**Records supplied:**
************

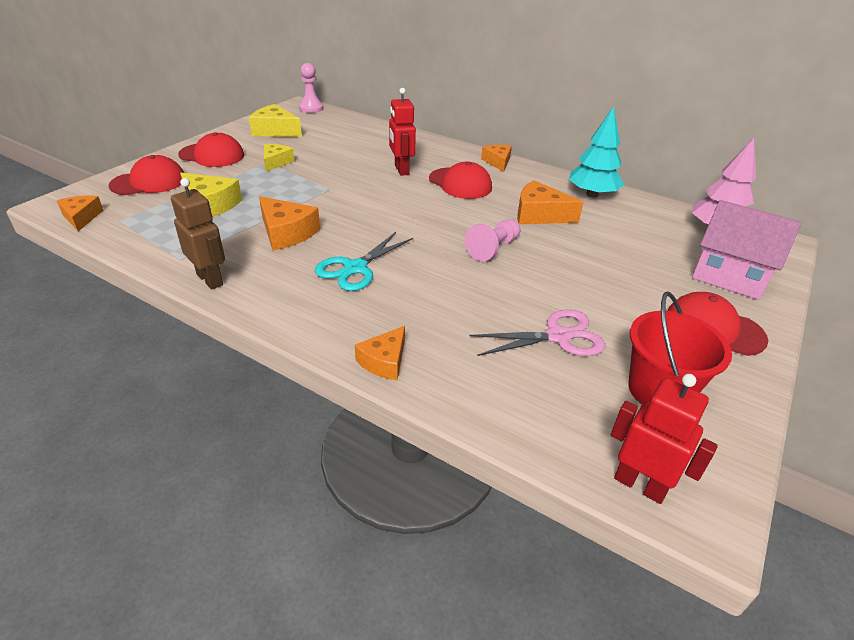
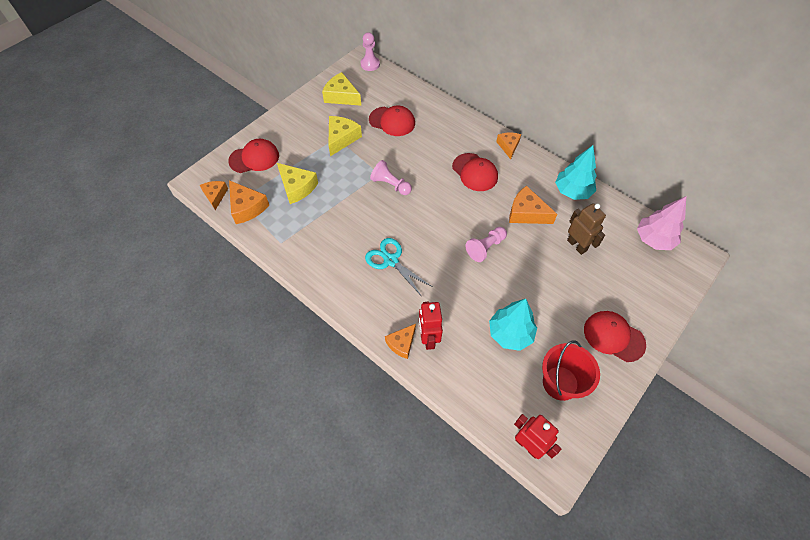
camera: 10 degrees right, 20 degrees up
brown robot [171,178,225,290] -> brown robot moved to [567,203,606,255]
red cap [178,132,244,167] -> red cap moved to [369,105,415,136]
orange cheese [259,196,320,250] -> orange cheese moved to [229,180,269,224]
yellow cheese [264,144,295,172] -> yellow cheese [328,116,362,156], size x1.51
turquoise scissors [315,232,413,291] -> turquoise scissors turned 90 degrees clockwise [365,238,432,297]
red robot [389,88,416,176] -> red robot moved to [419,302,443,350]
pink scissors [469,309,605,356] -> turquoise tree [489,299,537,351]
pink house [692,200,802,300] -> none
none -> pink pawn [370,160,412,195]

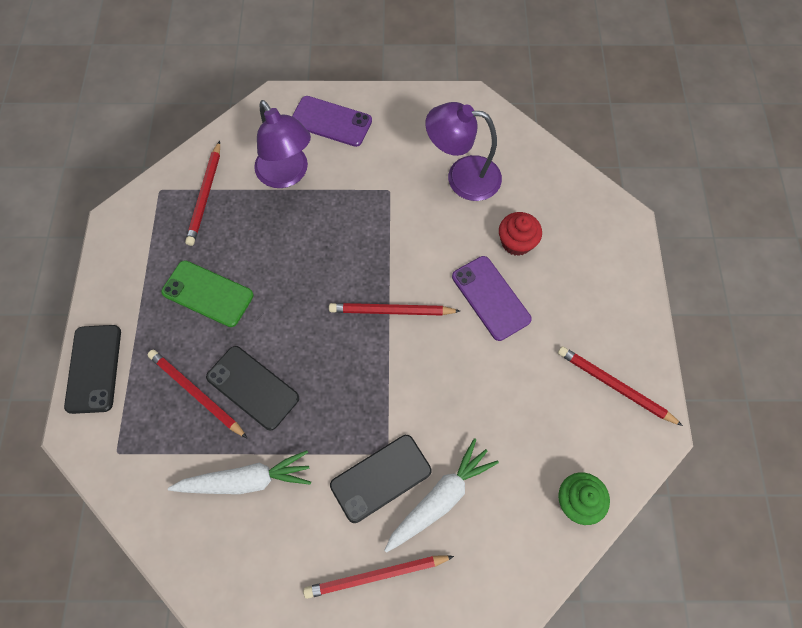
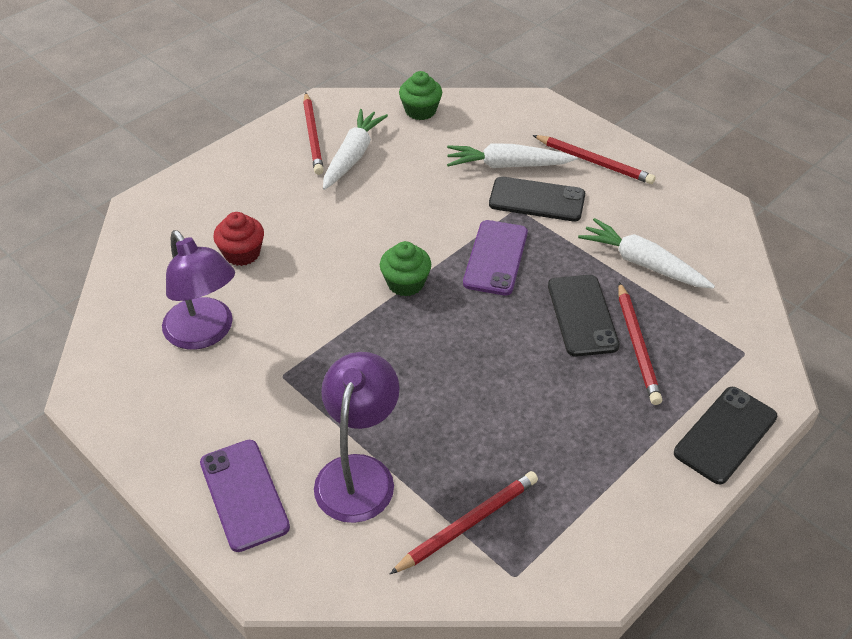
camera: 135 degrees left, 20 degrees down
green phone [161,260,254,327] -> none
red pencil [329,303,460,316] -> green cupcake [380,241,431,297]
purple phone [452,256,532,341] -> purple phone moved to [463,220,528,295]
none -> white carrot [323,109,388,190]

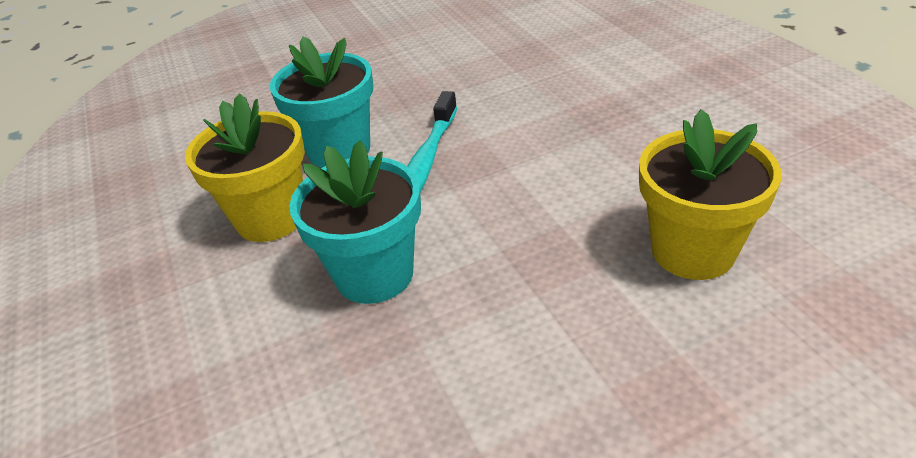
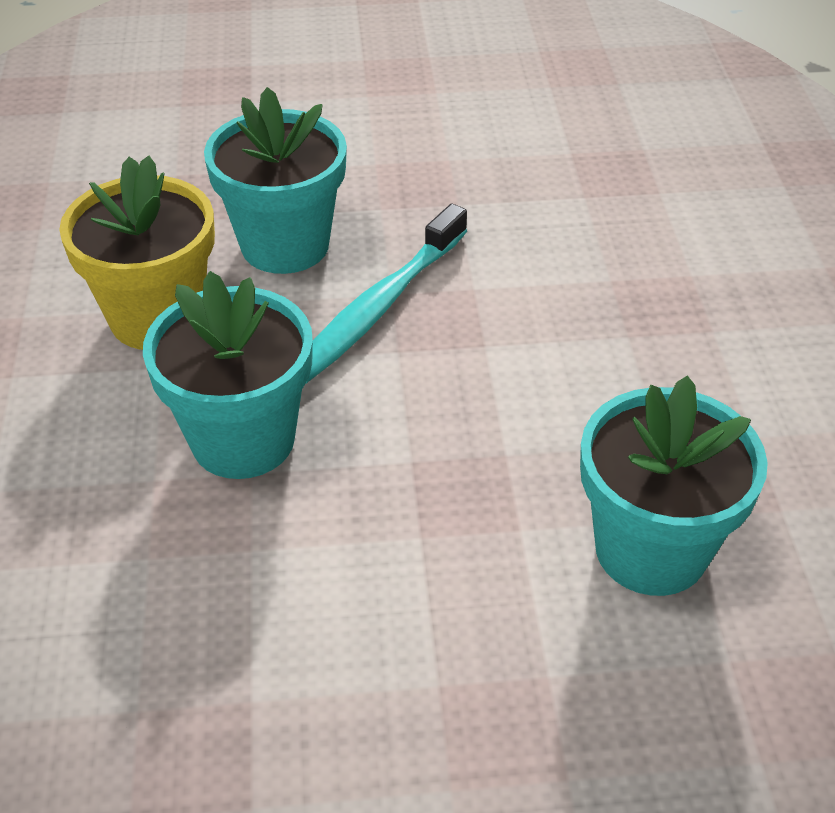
camera: 15 degrees right, 5 degrees up
yellow flower pot [639,109,782,280] -> turquoise flower pot [580,375,768,596]

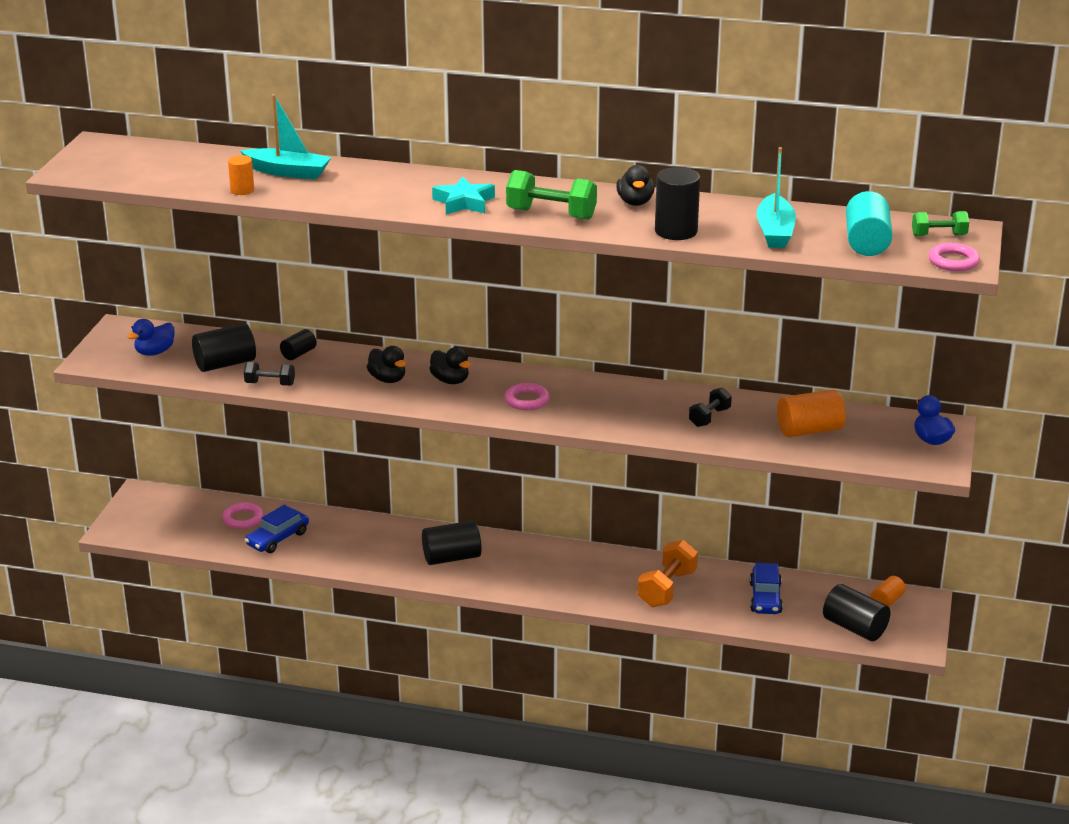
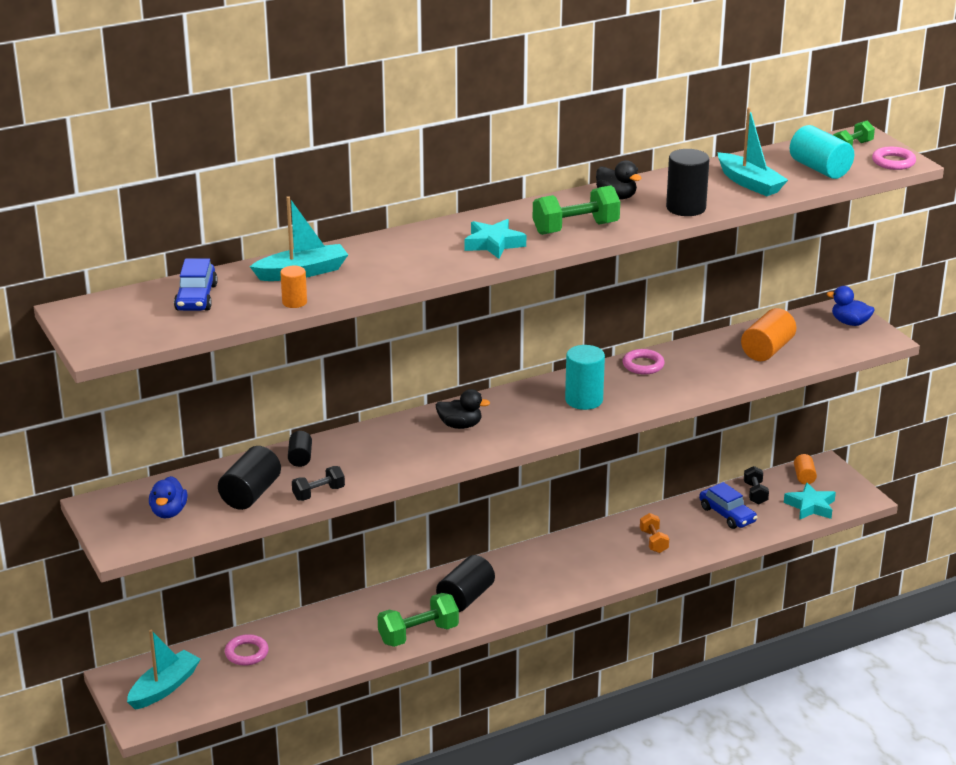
camera: 40 degrees left, 0 degrees up
blue car [245,505,309,553] -> blue car moved to [174,259,218,311]
black duck [367,346,406,383] -> none
pink ring [505,383,550,410] -> pink ring moved to [623,349,665,375]
orange dumbbell [637,540,698,607] -> orange dumbbell [640,513,669,553], size x0.60
black dumbbell [689,388,732,427] -> black dumbbell moved to [744,466,769,504]
black cylinder [823,584,890,641] -> turquoise star [784,482,836,520]
none -> turquoise boat [127,630,201,710]
none -> green dumbbell [377,593,459,647]
none -> turquoise cylinder [565,345,605,410]

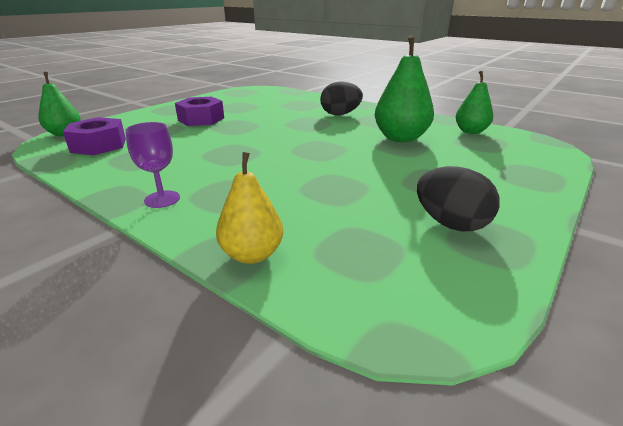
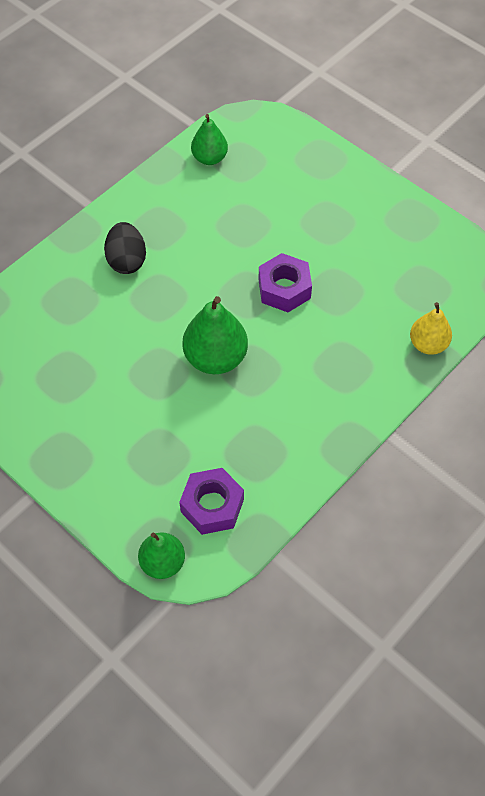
camera: 85 degrees left, 30 degrees up
purple goblet [126,122,180,208] -> none
purple nut [175,97,224,126] -> purple nut moved to [259,253,312,312]
green pear [375,35,434,142] -> green pear moved to [182,296,248,374]
black egg [417,166,500,231] -> none

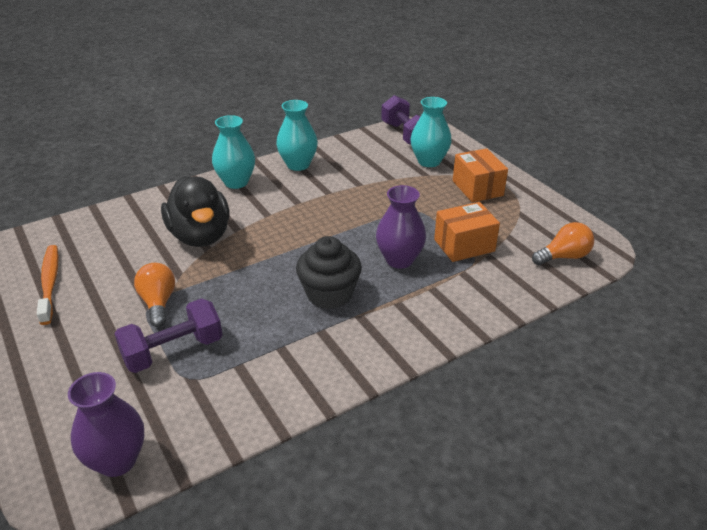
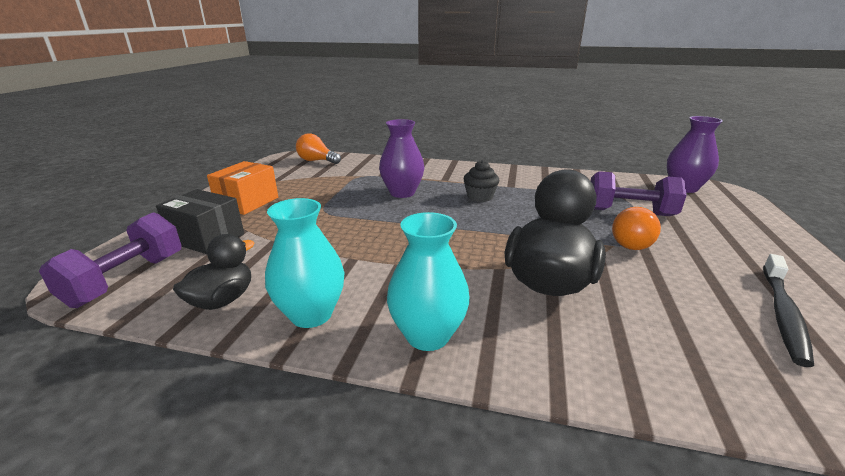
camera: 135 degrees left, 10 degrees down
orange toothbrush [37,245,59,325] -> black toothbrush [763,254,814,367]
black cupcake [296,236,362,309] -> black cupcake [463,160,499,202], size x0.64
turquoise vase [410,97,452,167] -> black box [156,189,244,254]
orange box [434,202,500,262] -> none
none -> black duck [173,234,254,310]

************

Say again, word for word, every line from the one with "camera: 85 degrees left, 30 degrees up" through the last line of the data above, minus the pictures.

**Your solution:**
camera: 85 degrees left, 30 degrees up
purple goblet [126,122,180,208] -> none
purple nut [175,97,224,126] -> purple nut moved to [259,253,312,312]
green pear [375,35,434,142] -> green pear moved to [182,296,248,374]
black egg [417,166,500,231] -> none

camera: 135 degrees left, 10 degrees down
orange toothbrush [37,245,59,325] -> black toothbrush [763,254,814,367]
black cupcake [296,236,362,309] -> black cupcake [463,160,499,202], size x0.64
turquoise vase [410,97,452,167] -> black box [156,189,244,254]
orange box [434,202,500,262] -> none
none -> black duck [173,234,254,310]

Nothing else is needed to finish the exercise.